Exercise requirements:
Provide again, from the entries below, every line from the one containing "(156, 240) = (273, 261): red" through the one containing "(475, 454) = (669, 134): grey ball -> none", exactly as written, and no other line.

Available data:
:::

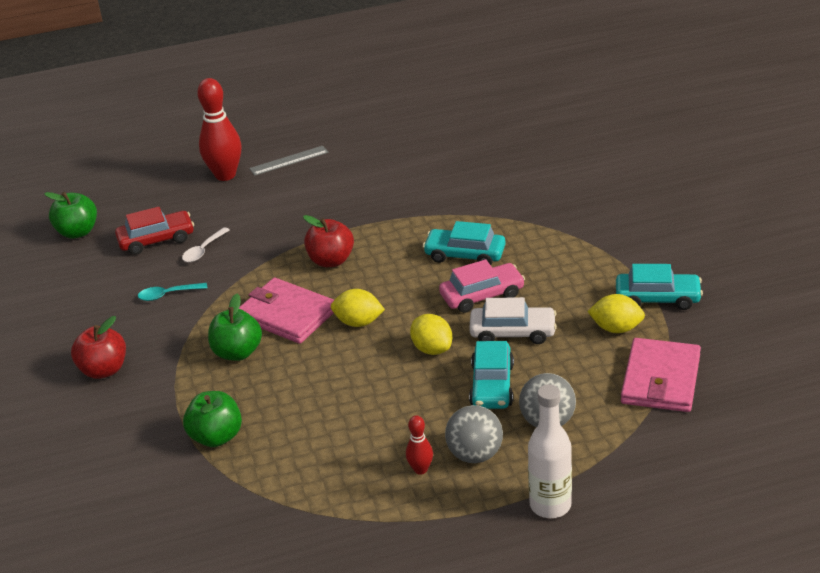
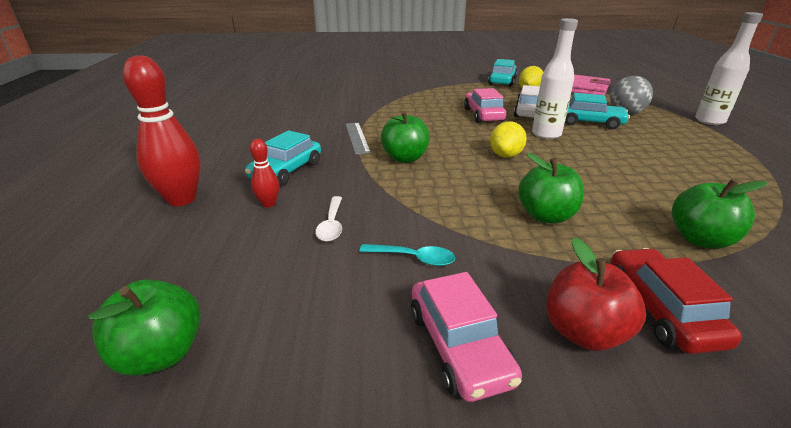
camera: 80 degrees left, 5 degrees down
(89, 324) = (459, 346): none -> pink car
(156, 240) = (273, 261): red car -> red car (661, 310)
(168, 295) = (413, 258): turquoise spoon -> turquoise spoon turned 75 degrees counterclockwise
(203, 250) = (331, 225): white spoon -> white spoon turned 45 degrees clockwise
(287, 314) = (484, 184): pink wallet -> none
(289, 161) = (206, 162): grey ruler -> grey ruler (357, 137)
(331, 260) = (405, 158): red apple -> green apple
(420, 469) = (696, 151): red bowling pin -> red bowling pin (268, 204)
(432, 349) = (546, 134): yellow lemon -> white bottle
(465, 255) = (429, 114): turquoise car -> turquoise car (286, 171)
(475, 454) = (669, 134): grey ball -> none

:::

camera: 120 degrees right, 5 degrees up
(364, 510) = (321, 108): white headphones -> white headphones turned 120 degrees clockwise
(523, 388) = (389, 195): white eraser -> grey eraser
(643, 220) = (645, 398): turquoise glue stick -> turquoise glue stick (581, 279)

:::

Completed exercise:
(156, 240) = (273, 261): red car -> red car (661, 310)
(168, 295) = (413, 258): turquoise spoon -> turquoise spoon turned 75 degrees counterclockwise
(203, 250) = (331, 225): white spoon -> white spoon turned 45 degrees clockwise
(287, 314) = (484, 184): pink wallet -> none
(289, 161) = (206, 162): grey ruler -> grey ruler (357, 137)
(331, 260) = (405, 158): red apple -> green apple
(420, 469) = (696, 151): red bowling pin -> red bowling pin (268, 204)
(432, 349) = (546, 134): yellow lemon -> white bottle
(465, 255) = (429, 114): turquoise car -> turquoise car (286, 171)
(475, 454) = (669, 134): grey ball -> none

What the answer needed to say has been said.